## EXERCISE REQUIREMENTS
Copy the items again, beginning at the line that contains "Date claimed off waivers (532, 20)" and running through the end of the items. Swap "midpoint" for "center point", keep everything else the same, and leave the pictures out.

Records of locating words and elements
━━━━━━━━━━
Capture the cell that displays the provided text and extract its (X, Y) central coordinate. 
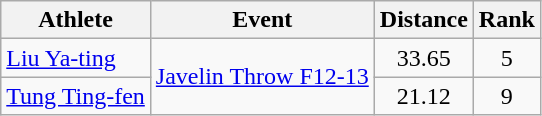
Rank (506, 20)
5 (506, 58)
Athlete (76, 20)
Tung Ting-fen (76, 96)
Liu Ya-ting (76, 58)
Distance (424, 20)
9 (506, 96)
33.65 (424, 58)
Event (262, 20)
Javelin Throw F12-13 (262, 77)
21.12 (424, 96)
Pinpoint the cell where the given text exists, returning its [X, Y] midpoint coordinate. 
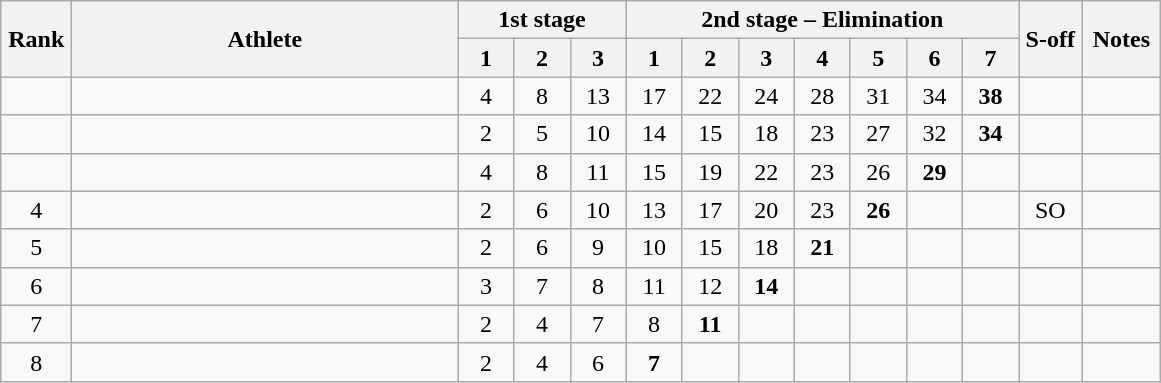
Rank [36, 39]
27 [878, 134]
1st stage [542, 20]
20 [766, 210]
Notes [1122, 39]
38 [990, 96]
2nd stage – Elimination [822, 20]
19 [710, 172]
29 [934, 172]
SO [1050, 210]
21 [822, 248]
31 [878, 96]
32 [934, 134]
12 [710, 286]
9 [598, 248]
28 [822, 96]
Athlete [265, 39]
24 [766, 96]
S-off [1050, 39]
Detect which cell encompasses the target text, then output its (x, y) center coordinate. 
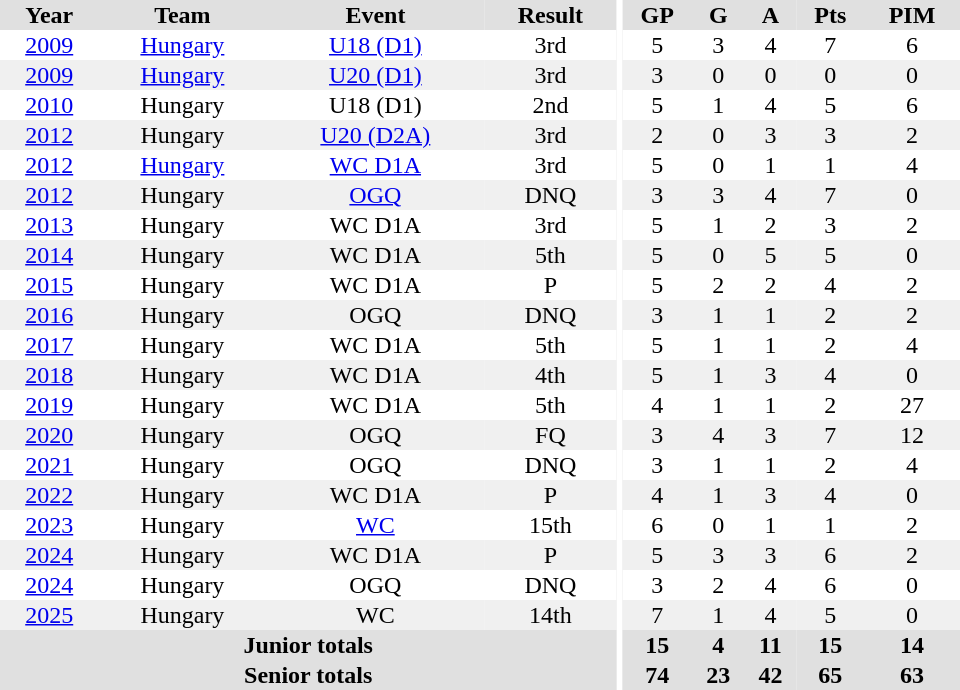
2016 (49, 315)
2nd (550, 105)
2020 (49, 435)
2021 (49, 465)
14th (550, 615)
2025 (49, 615)
63 (912, 675)
G (718, 15)
2010 (49, 105)
15th (550, 525)
Event (375, 15)
2019 (49, 405)
A (770, 15)
2013 (49, 225)
2017 (49, 345)
23 (718, 675)
Year (49, 15)
12 (912, 435)
27 (912, 405)
2014 (49, 255)
4th (550, 375)
U20 (D1) (375, 75)
2022 (49, 495)
Junior totals (308, 645)
Senior totals (308, 675)
PIM (912, 15)
11 (770, 645)
Pts (830, 15)
U20 (D2A) (375, 135)
42 (770, 675)
GP (657, 15)
2015 (49, 285)
65 (830, 675)
Result (550, 15)
74 (657, 675)
2018 (49, 375)
Team (182, 15)
14 (912, 645)
2023 (49, 525)
FQ (550, 435)
For the text-containing cell, return its midpoint in [x, y] coordinate format. 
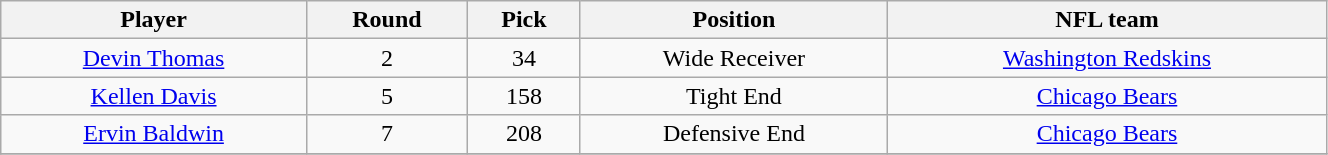
Devin Thomas [154, 58]
158 [524, 96]
2 [386, 58]
34 [524, 58]
Round [386, 20]
Player [154, 20]
208 [524, 134]
Defensive End [734, 134]
Position [734, 20]
Ervin Baldwin [154, 134]
Wide Receiver [734, 58]
Kellen Davis [154, 96]
5 [386, 96]
Tight End [734, 96]
Washington Redskins [1108, 58]
7 [386, 134]
NFL team [1108, 20]
Pick [524, 20]
Find where the given text appears and provide that cell's center as (X, Y) coordinate. 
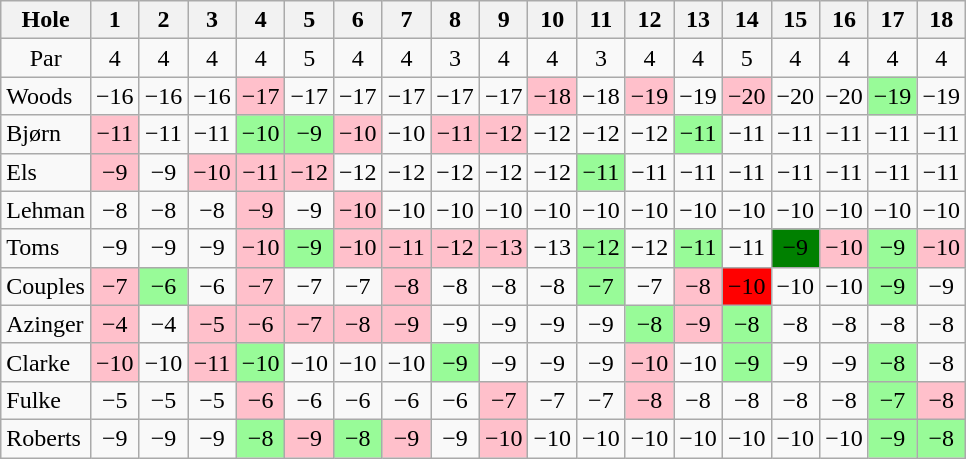
Par (46, 58)
12 (650, 20)
14 (746, 20)
Azinger (46, 324)
13 (698, 20)
Fulke (46, 400)
7 (406, 20)
Toms (46, 248)
Hole (46, 20)
Els (46, 172)
2 (164, 20)
10 (552, 20)
6 (358, 20)
16 (844, 20)
15 (796, 20)
Bjørn (46, 134)
8 (456, 20)
9 (504, 20)
1 (114, 20)
17 (892, 20)
Roberts (46, 438)
18 (942, 20)
Woods (46, 96)
Clarke (46, 362)
Couples (46, 286)
Lehman (46, 210)
11 (602, 20)
Capture the cell that displays the provided text and extract its (X, Y) central coordinate. 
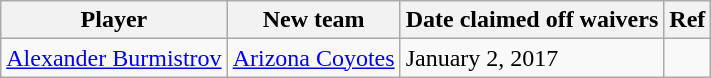
Date claimed off waivers (532, 20)
January 2, 2017 (532, 58)
Ref (688, 20)
New team (314, 20)
Player (114, 20)
Alexander Burmistrov (114, 58)
Arizona Coyotes (314, 58)
For the text-containing cell, return its midpoint in [X, Y] coordinate format. 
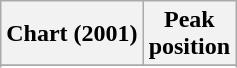
Chart (2001) [72, 34]
Peak position [189, 34]
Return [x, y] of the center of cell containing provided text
━━━━━━━━━━
## REPLY
Date claimed off waivers (532, 20)
January 2, 2017 (532, 58)
Ref (688, 20)
New team (314, 20)
Player (114, 20)
Alexander Burmistrov (114, 58)
Arizona Coyotes (314, 58)
For the text-containing cell, return its center point in [X, Y] coordinate format. 
Chart (2001) [72, 34]
Peak position [189, 34]
Return [x, y] of the center of cell containing provided text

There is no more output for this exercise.